▶ WORK TO COMPLETE
Only the text of the records, copied exactly, is wanted; no pictures.

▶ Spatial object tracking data
□ □ □ □ □

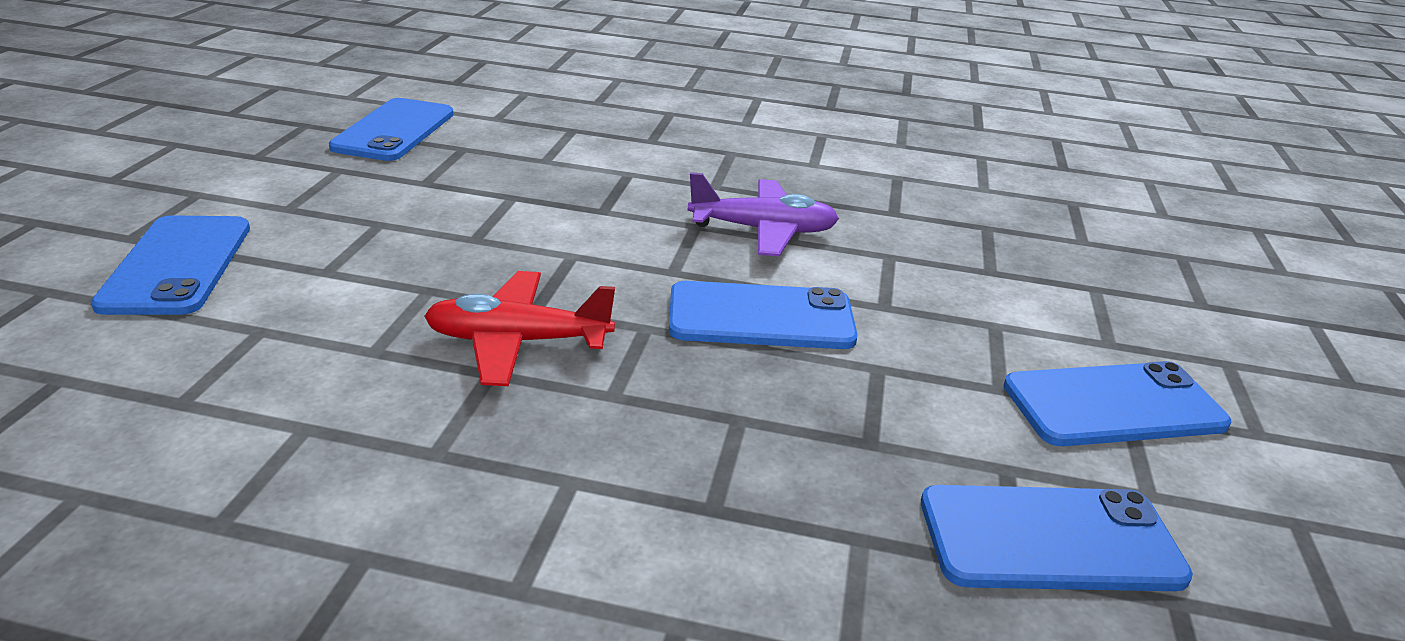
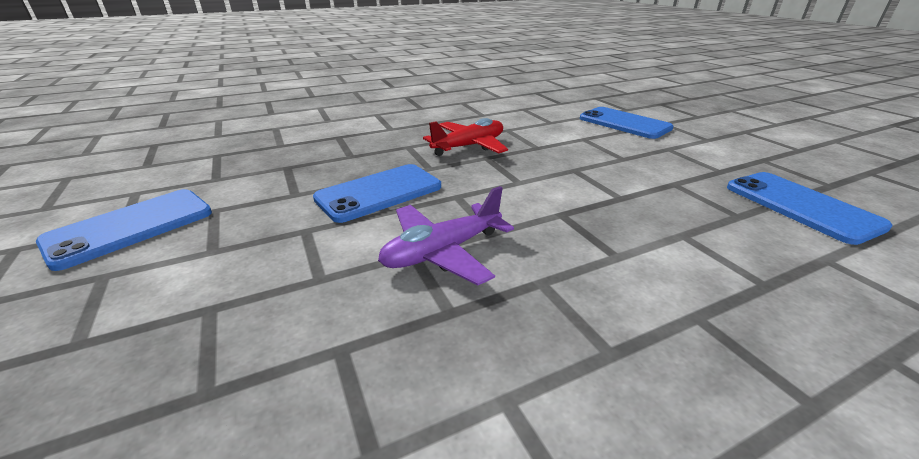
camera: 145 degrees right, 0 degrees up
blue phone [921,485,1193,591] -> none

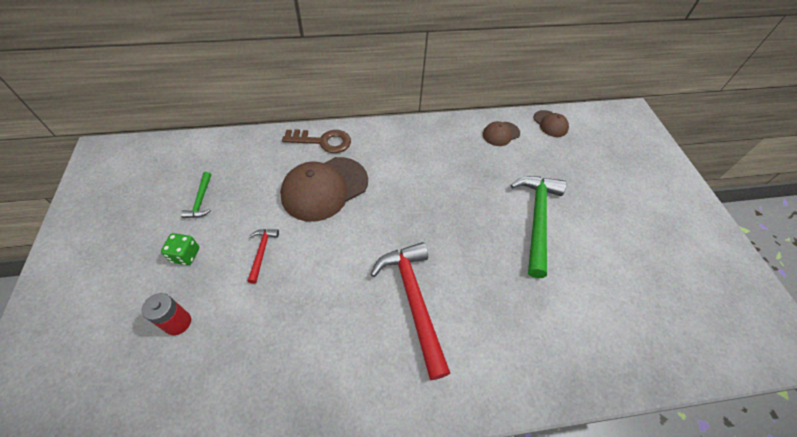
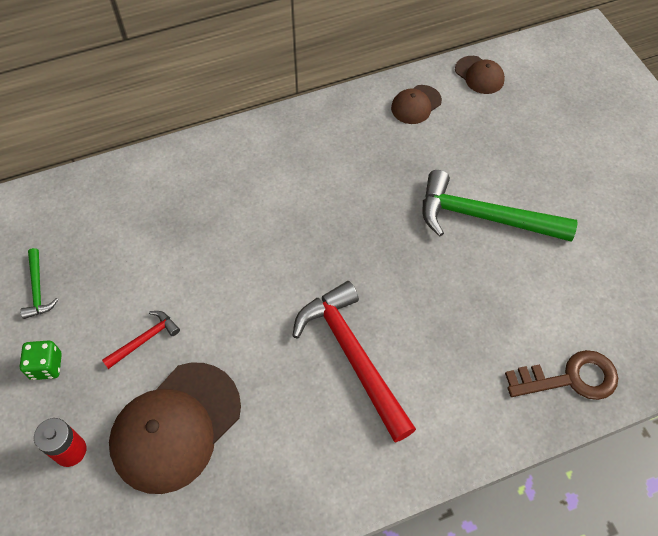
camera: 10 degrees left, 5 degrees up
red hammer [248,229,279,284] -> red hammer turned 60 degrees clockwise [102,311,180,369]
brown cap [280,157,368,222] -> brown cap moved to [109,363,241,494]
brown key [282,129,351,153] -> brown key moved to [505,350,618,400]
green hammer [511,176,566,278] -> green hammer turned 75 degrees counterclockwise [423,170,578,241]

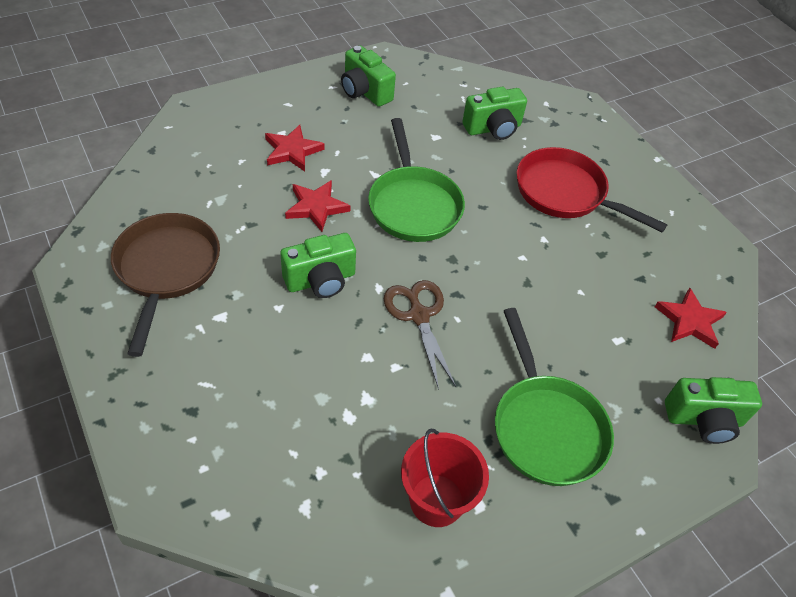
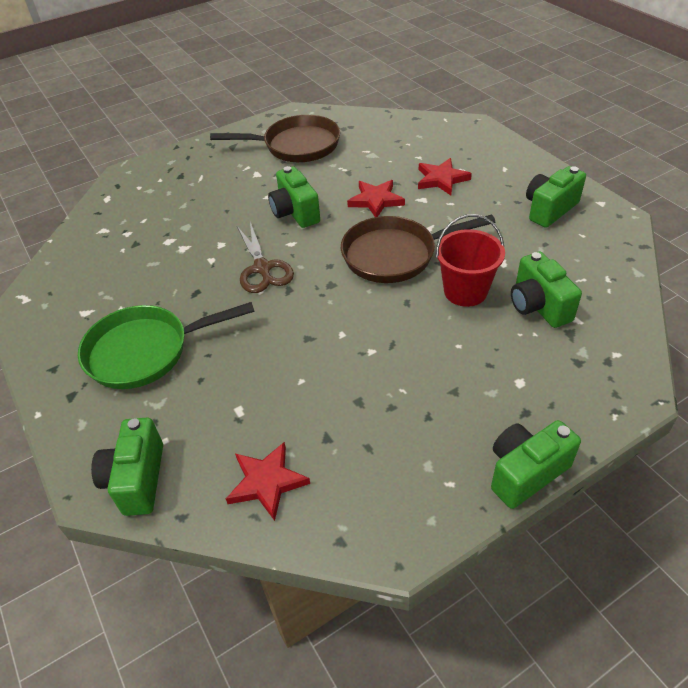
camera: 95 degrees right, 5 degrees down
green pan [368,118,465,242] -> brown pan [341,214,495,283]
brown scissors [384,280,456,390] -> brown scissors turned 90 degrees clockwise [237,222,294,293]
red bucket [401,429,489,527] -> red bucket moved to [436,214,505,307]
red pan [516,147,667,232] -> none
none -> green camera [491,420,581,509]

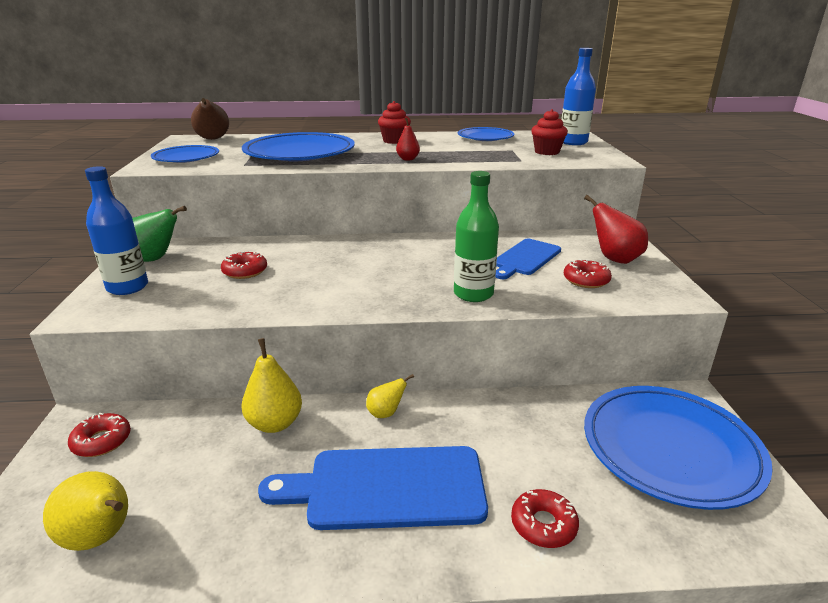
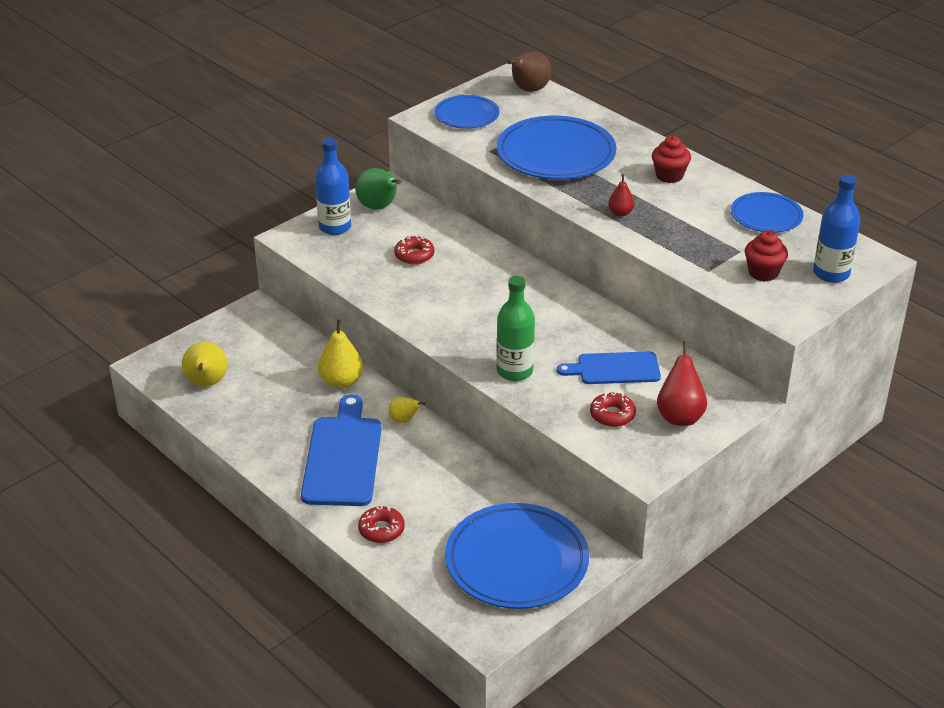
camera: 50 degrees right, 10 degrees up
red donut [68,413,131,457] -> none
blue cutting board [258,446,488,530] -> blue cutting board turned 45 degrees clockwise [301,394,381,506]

□ □ □ □ □

▶ COMPLETED TASK
camera: 145 degrees right, 0 degrees up
blue phone [921,485,1193,591] -> none

camera: 10 degrees left, 5 degrees up
red hammer [248,229,279,284] -> red hammer turned 60 degrees clockwise [102,311,180,369]
brown cap [280,157,368,222] -> brown cap moved to [109,363,241,494]
brown key [282,129,351,153] -> brown key moved to [505,350,618,400]
green hammer [511,176,566,278] -> green hammer turned 75 degrees counterclockwise [423,170,578,241]

camera: 95 degrees right, 5 degrees down
green pan [368,118,465,242] -> brown pan [341,214,495,283]
brown scissors [384,280,456,390] -> brown scissors turned 90 degrees clockwise [237,222,294,293]
red bucket [401,429,489,527] -> red bucket moved to [436,214,505,307]
red pan [516,147,667,232] -> none
none -> green camera [491,420,581,509]

camera: 50 degrees right, 10 degrees up
red donut [68,413,131,457] -> none
blue cutting board [258,446,488,530] -> blue cutting board turned 45 degrees clockwise [301,394,381,506]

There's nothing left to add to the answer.